- _DIRECTIONS FOR THIS TASK_
Please produce an exact transcription of the lines from the one containing "pink semicircle: (61, 147)" through the last line of the entries, leaving out every picture.

- _DATA UNDER STUDY_

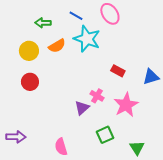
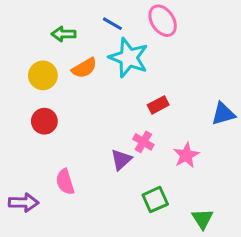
red rectangle: (118, 71) -> (158, 105), moved, turned -56
pink star: (126, 105) -> (186, 155), size x0.7
pink semicircle: (61, 147) -> (65, 182), moved

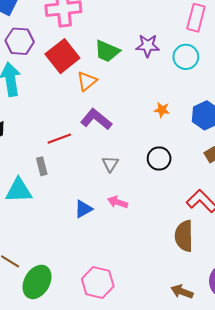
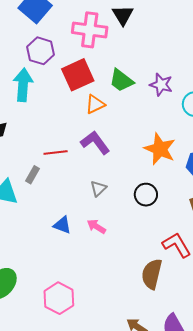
orange star: (162, 110) -> (160, 149), size x2.0
gray rectangle: (42, 166) -> (33, 175), turned 30
blue triangle: (83, 209) -> (62, 225), turned 36

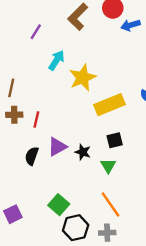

- _ANSWER TO THIS PROBLEM_
pink semicircle: (61, 147) -> (65, 182), moved

orange star: (162, 110) -> (160, 149), size x2.0
gray rectangle: (42, 166) -> (33, 175), turned 30
blue triangle: (83, 209) -> (62, 225), turned 36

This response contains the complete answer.